### [Challenge]
Pick out every line of the entries below that contains the string "instrumentName", treating uppercase and lowercase letters as different.

Dataset records
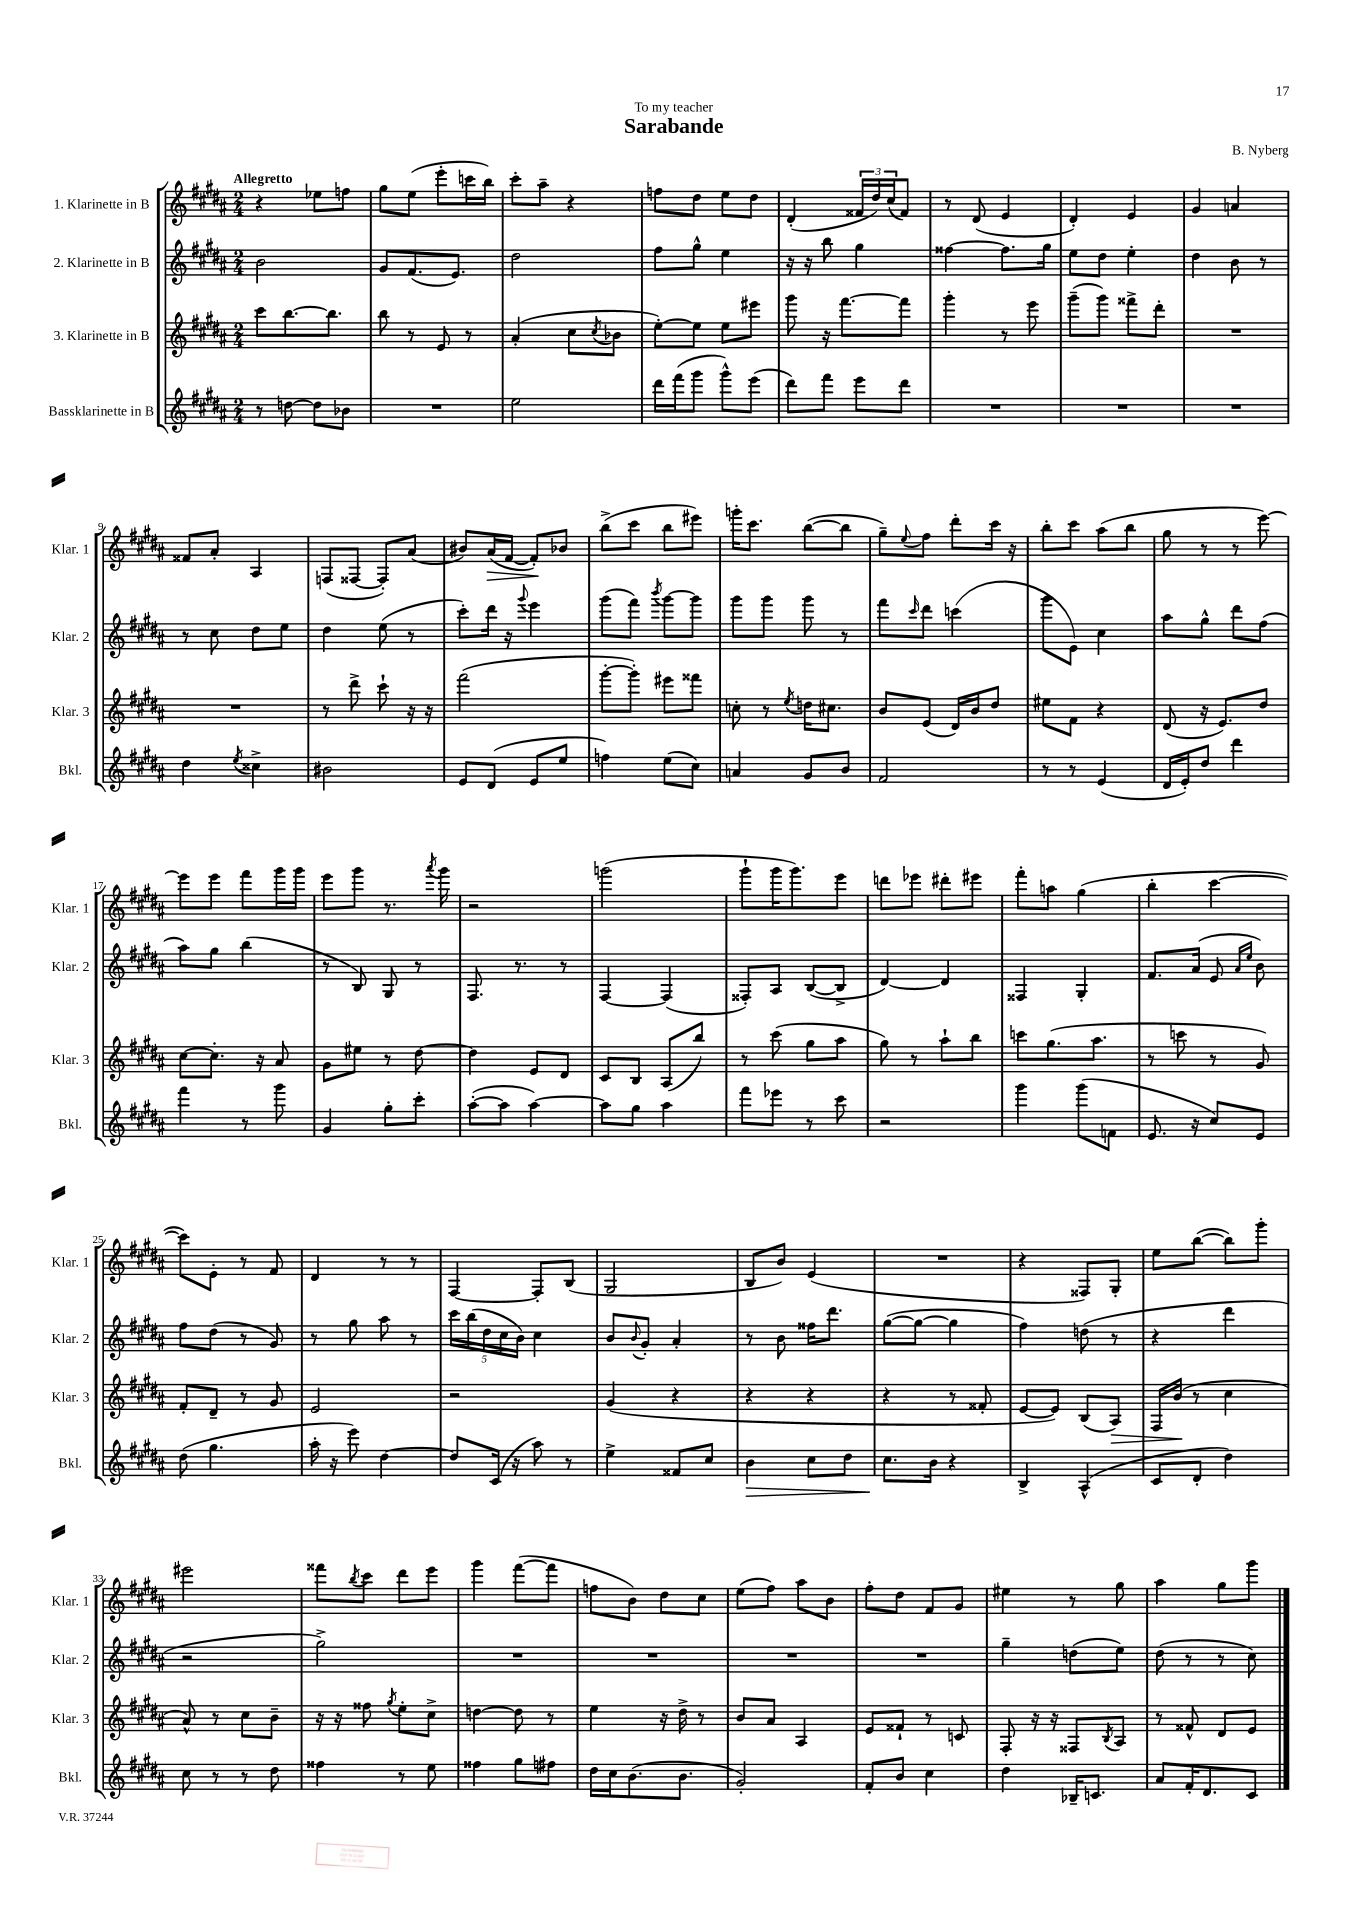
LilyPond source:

\header { title = "Sarabande" composer = "B. Nyberg" dedication = "To my teacher" }
<<
\new StaffGroup <<
\new Staff = "s0" \with { instrumentName = "1. Klarinette in B" shortInstrumentName = "Klar. 1" } {
    \clef treble \key b \major \numericTimeSignature \time 2/4 \tempo "Allegretto"
    r4 ees''8 f''8 |
    gis''8 e''8( e'''8-. c'''16 b''16) |
    cis'''8-. ais''8-- r4 |
    f''8 dis''8 e''8 dis''8 |
    dis'4-.( \tuplet 3/2 { fisis'16 dis''16) cis''16( } fisis'8) |
    r8 dis'8( e'4 |
    dis'4-.) e'4 |
    gis'4 a'4 |
    fisis'8 ais'8-. ais4 |
    f8( fisis8~ fisis8-.) ais'8( |
    bis'8) ais'16\>( fis'16~ fis'8-.\!) bes'8 |
    b''8->( cis'''8 b''8 eis'''8) |
    g'''16-. cis'''8. b''8~( b''8 |
    gis''8--) \appoggiatura { e''8 } fis''8 dis'''8-. cis'''16 r16 |
    b''8-. cis'''8 ais''8( b''8 |
    gis''8 r8 r8 e'''8~) |
    e'''8 e'''8 fis'''8 gis'''16 gis'''16 |
    e'''8 gis'''8 r8. \acciaccatura { ais'''8 } gis'''16 |
    r2 |
    g'''2( |
    gis'''8-! gis'''16 gis'''8.) e'''8 |
    d'''8 ees'''8 dis'''8-. eis'''8 |
    fis'''8-. a''8 gis''4( |
    b''4-. cis'''4~ |
    cis'''8) e'8-. r8 fis'8 |
    dis'4 r8 r8 |
    fis4~ fis8-. b8( |
    gis2 |
    b8 b'8) e'4( |
    R2 |
    r4 fisis8) gis8-. |
    e''8 b''8~( b''8) gis'''8-. |
    eis'''2 |
    fisis'''8 \acciaccatura { b''8 } cis'''8 dis'''8 e'''8 |
    gis'''4 fis'''8~( fis'''8 |
    f''8 b'8) dis''8 cis''8 |
    e''8( fis''8) ais''8 b'8 |
    fis''8-. dis''8 fis'8 gis'8 |
    eis''4 r8 gis''8 |
    ais''4 gis''8 gis'''8 \bar "|." |
}
\new Staff = "s1" \with { instrumentName = "2. Klarinette in B" shortInstrumentName = "Klar. 2" } {
    \clef treble \key b \major \numericTimeSignature \time 2/4
    b'2 |
    gis'8 fis'8.( e'8.) |
    dis''2 |
    fis''8 gis''8-^ e''4 |
    r16 r16 b''8 gis''4 |
    fisis''4~ fisis''8. gis''16 |
    e''8 dis''8 e''4-. |
    dis''4 b'8 r8 |
    r8 cis''8 dis''8 e''8 |
    dis''4 e''8( r8 |
    cis'''8-.) dis'''16 r16 \appoggiatura { gis'''8 } e'''4 |
    gis'''8( fis'''8) \acciaccatura { b'''8 } gis'''8~ gis'''8 |
    gis'''8 gis'''8 gis'''8 r8 |
    fis'''8 \grace { cis'''16 } dis'''8 c'''4( |
    gis'''8 e'8) cis''4 |
    ais''8 gis''8-^ dis'''8 fis''8( |
    ais''8) gis''8 b''4( |
    r8 b8) gis8 r8 |
    fis8. r8. r8 |
    fis4~ fis4( |
    fisis8-.) ais8 b8~( b8-> |
    dis'4~) dis'4 |
    fisis4 gis4-. |
    fis'8. ais'16( e'8 \grace { ais'16 e''16 } b'8) |
    fis''8 dis''8( r8 gis'8) |
    r8 gis''8 ais''8 r8 |
    \tuplet 5/4 { cis'''16 b''16( dis''16 cis''16 b'16) } cis''4 |
    b'8 \appoggiatura { b'8 } gis'8-. ais'4-. |
    r8 b'8 fisis''16 dis'''8. |
    gis''8~( gis''8~ gis''4 |
    fis''4) d''8( r8 |
    r4 dis'''4 |
    r2 |
    gis''2->) |
    R2 |
    R2 |
    R2 |
    R2 |
    gis''4-- d''8( e''8) |
    dis''8( r8 r8 cis''8) \bar "|." |
}
\new Staff = "s2" \with { instrumentName = "3. Klarinette in B" shortInstrumentName = "Klar. 3" } {
    \clef treble \key b \major \numericTimeSignature \time 2/4
    cis'''8 b''8.~ b''8. |
    b''8 r8 e'8 r8 |
    ais'4-.( cis''8 \acciaccatura { cis''8 } bes'8 |
    e''8~-.) e''8 e''8 eis'''8 |
    gis'''8 r16 fis'''8.~ fis'''8 |
    gis'''4-. r8 e'''8 |
    gis'''8--( gis'''8) fisis'''8-> dis'''8-. |
    R2 |
    R2 |
    r8 dis'''8-> cis'''8-! r16 r16 |
    fis'''2( |
    gis'''8~-. gis'''8-.) eis'''8 fisis'''8 |
    c''8-. r8 \acciaccatura { e''8 } d''16 cis''8. |
    b'8 e'8( dis'16) b'16 dis''8 |
    eis''8 fis'8 r4 |
    dis'8( r16 e'8.) dis''8 |
    cis''8~ cis''8.-. r16 ais'8 |
    gis'8 eis''8 r8 dis''8~ |
    dis''4 e'8 dis'8 |
    cis'8 b8 ais8( b''8) |
    r8 cis'''8( gis''8 ais''8 |
    gis''8) r8 ais''8-! b''8 |
    c'''8 gis''8.( ais''8. |
    r8 c'''8 r8 gis'8) |
    fis'8-. dis'8-- r8 gis'8 |
    e'2 |
    r2 |
    gis'4( r4 |
    r4 r4 |
    r4 r8 fisis'8-. |
    e'8~ e'8) b8( ais8\>) |
    fis16 b'16\!( r8 cis''4 |
    ais'8-^) r8 cis''8 b'8-- |
    r16 r16 fisis''8 \acciaccatura { gis''8 } e''8-. cis''8-> |
    d''4~ d''8 r8 |
    e''4 r16 dis''16-> r8 |
    b'8 ais'8 ais4 |
    e'8 fisis'8-! r8 c'8 |
    fis8-. r16 r16 fisis8 \acciaccatura { b8 } ais8 |
    r8 fisis'8-^ dis'8 e'8 \bar "|." |
}
\new Staff = "s3" \with { instrumentName = "Bassklarinette in B" shortInstrumentName = "Bkl." } {
    \clef treble \key b \major \numericTimeSignature \time 2/4
    r8 d''8~ d''8 bes'8 |
    R2 |
    e''2 |
    dis'''16 fis'''16( gis'''8 gis'''8-^) e'''8( |
    dis'''8) fis'''8 e'''8 dis'''8 |
    R2 |
    R2 |
    R2 |
    dis''4 \acciaccatura { e''8 } cisis''4-> |
    bis'2 |
    e'8 dis'8( e'8 e''8 |
    f''4) e''8( cis''8) |
    a'4 gis'8 b'8 |
    fis'2 |
    r8 r8 e'4( |
    dis'16 e'16-.) dis''8 dis'''4 |
    fis'''4 r8 gis'''8 |
    gis'4 gis''8-. cis'''8-. |
    ais''8~-.( ais''8 ais''4~) |
    ais''8 gis''8 ais''4 |
    fis'''8 ees'''8 r8 cis'''8 |
    r2 |
    gis'''4 gis'''8( f'8 |
    e'8. r16 cis''8) e'8 |
    dis''8( gis''4. |
    ais''16-. r16 e'''8) dis''4~ |
    dis''8 cis'16( r16 ais''8) r8 |
    e''4-> fisis'8 cis''8 |
    b'4\> cis''8 dis''8 |
    cis''8.\! b'16 r4 |
    b4-> ais4-^( |
    cis'8 dis'8-. dis''4) |
    cis''8 r8 r8 dis''8 |
    fisis''4 r8 e''8 |
    fisis''4 gis''8 fis''8 |
    dis''16 cis''16 b'8.( b'8. |
    gis'2-.) |
    fis'8-. b'8 cis''4 |
    dis''4 bes16-- c'8. |
    ais'8 fis'16-. dis'8. cis'8 \bar "|." |
}
>>
>>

### [Written reply]
\new Staff = "s0" \with { instrumentName = "1. Klarinette in B" shortInstrumentName = "Klar. 1" } {
\new Staff = "s1" \with { instrumentName = "2. Klarinette in B" shortInstrumentName = "Klar. 2" } {
\new Staff = "s2" \with { instrumentName = "3. Klarinette in B" shortInstrumentName = "Klar. 3" } {
\new Staff = "s3" \with { instrumentName = "Bassklarinette in B" shortInstrumentName = "Bkl." } {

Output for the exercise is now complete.